**** Extracted records
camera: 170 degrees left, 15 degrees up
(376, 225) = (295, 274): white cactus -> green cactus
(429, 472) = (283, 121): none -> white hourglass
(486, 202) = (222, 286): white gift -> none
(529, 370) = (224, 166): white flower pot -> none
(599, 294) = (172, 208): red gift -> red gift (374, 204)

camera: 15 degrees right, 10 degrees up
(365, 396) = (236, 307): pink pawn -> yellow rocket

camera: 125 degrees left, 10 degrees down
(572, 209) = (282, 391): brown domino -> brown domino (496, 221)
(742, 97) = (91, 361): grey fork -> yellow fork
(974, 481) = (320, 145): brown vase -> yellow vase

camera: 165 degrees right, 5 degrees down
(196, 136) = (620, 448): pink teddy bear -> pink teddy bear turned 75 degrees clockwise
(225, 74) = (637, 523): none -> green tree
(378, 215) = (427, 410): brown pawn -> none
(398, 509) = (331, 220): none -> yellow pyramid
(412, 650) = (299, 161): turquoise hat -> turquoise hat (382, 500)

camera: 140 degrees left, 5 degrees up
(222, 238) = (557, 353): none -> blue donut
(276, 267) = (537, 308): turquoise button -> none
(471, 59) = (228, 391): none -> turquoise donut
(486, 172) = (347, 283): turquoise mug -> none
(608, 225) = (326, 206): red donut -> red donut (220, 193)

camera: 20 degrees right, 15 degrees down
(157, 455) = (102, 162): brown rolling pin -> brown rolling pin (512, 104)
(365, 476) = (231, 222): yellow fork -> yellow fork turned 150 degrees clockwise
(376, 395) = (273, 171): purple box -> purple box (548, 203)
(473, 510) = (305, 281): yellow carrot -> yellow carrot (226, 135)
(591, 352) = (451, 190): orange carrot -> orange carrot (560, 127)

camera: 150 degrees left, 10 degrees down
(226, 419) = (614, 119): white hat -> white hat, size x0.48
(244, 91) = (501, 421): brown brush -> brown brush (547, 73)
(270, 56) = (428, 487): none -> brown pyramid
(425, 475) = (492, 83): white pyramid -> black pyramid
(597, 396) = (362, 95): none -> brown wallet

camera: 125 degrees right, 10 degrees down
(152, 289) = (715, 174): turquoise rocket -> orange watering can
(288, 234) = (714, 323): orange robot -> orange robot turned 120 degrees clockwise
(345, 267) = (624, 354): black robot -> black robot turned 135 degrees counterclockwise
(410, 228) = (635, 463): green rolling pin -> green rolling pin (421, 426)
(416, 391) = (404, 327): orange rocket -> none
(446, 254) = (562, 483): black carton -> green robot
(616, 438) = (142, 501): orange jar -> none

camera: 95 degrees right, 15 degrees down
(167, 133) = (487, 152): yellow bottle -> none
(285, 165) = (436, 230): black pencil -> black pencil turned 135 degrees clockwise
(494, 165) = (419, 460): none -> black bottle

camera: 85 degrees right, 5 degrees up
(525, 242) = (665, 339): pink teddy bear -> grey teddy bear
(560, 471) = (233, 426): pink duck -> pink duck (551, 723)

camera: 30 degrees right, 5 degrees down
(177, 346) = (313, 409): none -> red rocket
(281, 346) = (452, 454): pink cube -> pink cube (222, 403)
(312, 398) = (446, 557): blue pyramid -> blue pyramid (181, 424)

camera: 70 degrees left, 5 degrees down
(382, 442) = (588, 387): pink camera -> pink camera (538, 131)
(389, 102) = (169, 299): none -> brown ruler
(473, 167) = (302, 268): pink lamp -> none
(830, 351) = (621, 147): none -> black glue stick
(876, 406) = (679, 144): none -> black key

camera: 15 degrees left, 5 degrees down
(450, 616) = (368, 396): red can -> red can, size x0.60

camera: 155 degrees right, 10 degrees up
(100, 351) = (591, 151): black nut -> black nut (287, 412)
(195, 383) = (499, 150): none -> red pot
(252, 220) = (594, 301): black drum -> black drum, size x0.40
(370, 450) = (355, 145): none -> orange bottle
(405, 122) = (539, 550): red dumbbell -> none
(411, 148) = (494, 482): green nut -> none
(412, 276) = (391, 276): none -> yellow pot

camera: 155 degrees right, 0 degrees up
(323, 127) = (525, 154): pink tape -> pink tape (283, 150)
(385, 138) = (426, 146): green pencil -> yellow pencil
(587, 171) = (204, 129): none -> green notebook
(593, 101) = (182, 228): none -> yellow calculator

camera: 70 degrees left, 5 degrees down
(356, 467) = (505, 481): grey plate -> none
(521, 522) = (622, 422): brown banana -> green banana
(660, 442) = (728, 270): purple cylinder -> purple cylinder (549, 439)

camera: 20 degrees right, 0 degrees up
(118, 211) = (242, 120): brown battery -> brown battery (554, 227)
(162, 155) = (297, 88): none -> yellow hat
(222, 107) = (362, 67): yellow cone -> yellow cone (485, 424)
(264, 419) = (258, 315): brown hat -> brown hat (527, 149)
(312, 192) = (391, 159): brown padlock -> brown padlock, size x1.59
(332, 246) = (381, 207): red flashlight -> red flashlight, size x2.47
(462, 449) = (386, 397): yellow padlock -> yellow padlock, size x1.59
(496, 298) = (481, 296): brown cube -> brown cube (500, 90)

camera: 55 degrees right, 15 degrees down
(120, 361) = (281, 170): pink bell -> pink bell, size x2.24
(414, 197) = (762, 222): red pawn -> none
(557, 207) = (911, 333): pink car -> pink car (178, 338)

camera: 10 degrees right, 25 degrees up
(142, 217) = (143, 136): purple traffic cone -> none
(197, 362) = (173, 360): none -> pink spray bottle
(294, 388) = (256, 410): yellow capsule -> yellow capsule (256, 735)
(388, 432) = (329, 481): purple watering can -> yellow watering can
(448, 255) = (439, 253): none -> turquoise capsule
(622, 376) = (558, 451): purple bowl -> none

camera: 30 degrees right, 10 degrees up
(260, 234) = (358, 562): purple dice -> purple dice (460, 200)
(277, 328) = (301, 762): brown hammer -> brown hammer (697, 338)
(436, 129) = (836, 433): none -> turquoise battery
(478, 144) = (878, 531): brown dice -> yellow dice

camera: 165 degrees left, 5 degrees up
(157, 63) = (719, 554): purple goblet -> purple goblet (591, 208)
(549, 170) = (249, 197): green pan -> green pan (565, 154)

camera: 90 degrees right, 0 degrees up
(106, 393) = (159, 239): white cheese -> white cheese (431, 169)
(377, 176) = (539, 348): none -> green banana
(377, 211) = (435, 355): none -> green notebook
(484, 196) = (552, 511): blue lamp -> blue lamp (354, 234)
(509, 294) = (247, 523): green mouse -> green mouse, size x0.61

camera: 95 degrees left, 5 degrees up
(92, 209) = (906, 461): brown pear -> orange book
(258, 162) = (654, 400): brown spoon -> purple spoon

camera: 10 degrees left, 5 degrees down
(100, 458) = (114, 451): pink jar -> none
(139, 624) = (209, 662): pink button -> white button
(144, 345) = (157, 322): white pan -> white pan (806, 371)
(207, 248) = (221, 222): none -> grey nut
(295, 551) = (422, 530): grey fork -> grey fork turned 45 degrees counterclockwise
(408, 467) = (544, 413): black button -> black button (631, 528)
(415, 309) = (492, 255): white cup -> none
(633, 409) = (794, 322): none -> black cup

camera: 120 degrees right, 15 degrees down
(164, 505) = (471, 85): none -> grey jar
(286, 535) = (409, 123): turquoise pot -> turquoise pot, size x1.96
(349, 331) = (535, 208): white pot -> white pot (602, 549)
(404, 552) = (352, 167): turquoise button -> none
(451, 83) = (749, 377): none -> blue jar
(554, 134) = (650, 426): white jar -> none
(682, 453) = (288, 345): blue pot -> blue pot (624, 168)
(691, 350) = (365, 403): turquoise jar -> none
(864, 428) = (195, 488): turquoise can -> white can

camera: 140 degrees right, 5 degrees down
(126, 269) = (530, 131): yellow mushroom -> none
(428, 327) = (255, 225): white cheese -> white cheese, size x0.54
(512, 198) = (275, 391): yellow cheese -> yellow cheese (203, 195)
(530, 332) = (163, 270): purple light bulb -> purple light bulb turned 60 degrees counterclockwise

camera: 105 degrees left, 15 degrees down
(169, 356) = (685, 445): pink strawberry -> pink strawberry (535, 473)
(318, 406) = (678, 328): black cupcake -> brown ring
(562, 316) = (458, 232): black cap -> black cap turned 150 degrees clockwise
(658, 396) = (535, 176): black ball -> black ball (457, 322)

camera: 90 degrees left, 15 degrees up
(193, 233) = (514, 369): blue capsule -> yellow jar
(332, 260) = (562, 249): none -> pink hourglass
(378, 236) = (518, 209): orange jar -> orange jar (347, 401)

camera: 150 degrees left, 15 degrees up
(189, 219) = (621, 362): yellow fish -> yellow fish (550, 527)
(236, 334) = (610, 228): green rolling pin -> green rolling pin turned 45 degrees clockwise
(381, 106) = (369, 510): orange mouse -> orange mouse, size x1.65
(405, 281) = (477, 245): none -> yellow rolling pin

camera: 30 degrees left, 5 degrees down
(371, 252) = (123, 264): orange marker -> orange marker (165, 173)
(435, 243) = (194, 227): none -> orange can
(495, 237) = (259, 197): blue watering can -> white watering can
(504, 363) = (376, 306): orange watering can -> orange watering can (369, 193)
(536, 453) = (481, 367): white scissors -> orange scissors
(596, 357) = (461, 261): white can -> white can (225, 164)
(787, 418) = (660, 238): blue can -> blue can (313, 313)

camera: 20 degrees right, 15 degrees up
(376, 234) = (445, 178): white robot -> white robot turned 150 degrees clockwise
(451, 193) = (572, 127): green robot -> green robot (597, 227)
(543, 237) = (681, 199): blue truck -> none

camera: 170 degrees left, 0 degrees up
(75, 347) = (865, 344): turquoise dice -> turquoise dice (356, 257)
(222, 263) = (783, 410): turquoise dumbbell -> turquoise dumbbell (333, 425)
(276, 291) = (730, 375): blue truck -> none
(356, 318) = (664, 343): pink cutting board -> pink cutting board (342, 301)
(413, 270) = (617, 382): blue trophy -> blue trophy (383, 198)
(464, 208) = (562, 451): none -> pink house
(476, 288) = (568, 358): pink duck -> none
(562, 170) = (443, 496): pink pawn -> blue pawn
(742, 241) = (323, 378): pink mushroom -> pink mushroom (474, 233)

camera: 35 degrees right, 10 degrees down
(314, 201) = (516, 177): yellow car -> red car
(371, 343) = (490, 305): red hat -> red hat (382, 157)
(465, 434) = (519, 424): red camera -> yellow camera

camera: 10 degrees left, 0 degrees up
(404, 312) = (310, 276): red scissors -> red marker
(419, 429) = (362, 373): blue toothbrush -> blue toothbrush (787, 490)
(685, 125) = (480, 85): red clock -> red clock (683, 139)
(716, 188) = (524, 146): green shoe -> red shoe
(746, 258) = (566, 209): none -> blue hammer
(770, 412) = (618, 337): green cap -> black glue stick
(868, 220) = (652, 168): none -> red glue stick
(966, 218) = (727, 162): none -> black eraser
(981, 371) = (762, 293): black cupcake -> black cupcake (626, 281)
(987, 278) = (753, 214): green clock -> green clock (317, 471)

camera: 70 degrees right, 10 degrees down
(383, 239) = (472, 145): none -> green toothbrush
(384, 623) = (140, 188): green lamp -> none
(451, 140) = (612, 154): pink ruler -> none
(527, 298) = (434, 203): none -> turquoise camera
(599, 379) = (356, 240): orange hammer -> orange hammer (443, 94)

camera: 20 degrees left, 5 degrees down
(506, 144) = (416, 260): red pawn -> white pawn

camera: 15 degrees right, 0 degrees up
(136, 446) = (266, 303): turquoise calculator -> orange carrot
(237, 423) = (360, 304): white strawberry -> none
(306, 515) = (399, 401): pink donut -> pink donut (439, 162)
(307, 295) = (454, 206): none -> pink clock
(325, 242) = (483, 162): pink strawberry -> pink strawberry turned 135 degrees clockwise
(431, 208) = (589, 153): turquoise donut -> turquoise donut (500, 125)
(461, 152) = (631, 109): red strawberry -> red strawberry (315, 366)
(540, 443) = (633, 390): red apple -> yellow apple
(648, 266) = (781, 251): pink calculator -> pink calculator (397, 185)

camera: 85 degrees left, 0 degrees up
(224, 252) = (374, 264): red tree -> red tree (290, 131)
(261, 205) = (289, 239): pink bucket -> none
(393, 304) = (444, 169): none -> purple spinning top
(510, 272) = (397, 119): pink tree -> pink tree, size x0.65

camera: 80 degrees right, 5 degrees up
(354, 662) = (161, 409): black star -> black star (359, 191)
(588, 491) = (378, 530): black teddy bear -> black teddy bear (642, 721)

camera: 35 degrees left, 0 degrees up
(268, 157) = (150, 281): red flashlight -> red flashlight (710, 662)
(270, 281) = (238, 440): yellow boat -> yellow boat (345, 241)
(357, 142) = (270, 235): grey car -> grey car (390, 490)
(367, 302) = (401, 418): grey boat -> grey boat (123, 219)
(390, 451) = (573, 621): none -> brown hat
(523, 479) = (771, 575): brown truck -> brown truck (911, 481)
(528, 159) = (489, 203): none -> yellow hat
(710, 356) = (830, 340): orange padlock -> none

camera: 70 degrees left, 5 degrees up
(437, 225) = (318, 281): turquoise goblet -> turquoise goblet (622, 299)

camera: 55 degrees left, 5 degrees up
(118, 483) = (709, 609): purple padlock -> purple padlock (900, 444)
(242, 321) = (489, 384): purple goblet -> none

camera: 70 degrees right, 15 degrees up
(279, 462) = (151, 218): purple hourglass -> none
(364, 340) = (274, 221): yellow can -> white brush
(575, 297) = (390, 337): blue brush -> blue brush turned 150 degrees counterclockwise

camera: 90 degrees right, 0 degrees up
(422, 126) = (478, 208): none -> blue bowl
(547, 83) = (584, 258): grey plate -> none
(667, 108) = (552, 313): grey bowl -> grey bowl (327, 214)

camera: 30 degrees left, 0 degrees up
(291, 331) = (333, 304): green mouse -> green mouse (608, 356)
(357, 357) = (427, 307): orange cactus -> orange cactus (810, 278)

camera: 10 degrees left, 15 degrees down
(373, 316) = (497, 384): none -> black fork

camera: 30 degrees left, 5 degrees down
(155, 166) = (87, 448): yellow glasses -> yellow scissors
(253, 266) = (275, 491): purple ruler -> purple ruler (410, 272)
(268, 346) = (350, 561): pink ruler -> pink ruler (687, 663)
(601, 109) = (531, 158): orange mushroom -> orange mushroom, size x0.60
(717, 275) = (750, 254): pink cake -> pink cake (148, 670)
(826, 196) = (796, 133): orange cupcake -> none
********
Each line of the data that holds the word "banana" should be copied.

| Response to this task |
(521, 522) = (622, 422): brown banana -> green banana
(377, 176) = (539, 348): none -> green banana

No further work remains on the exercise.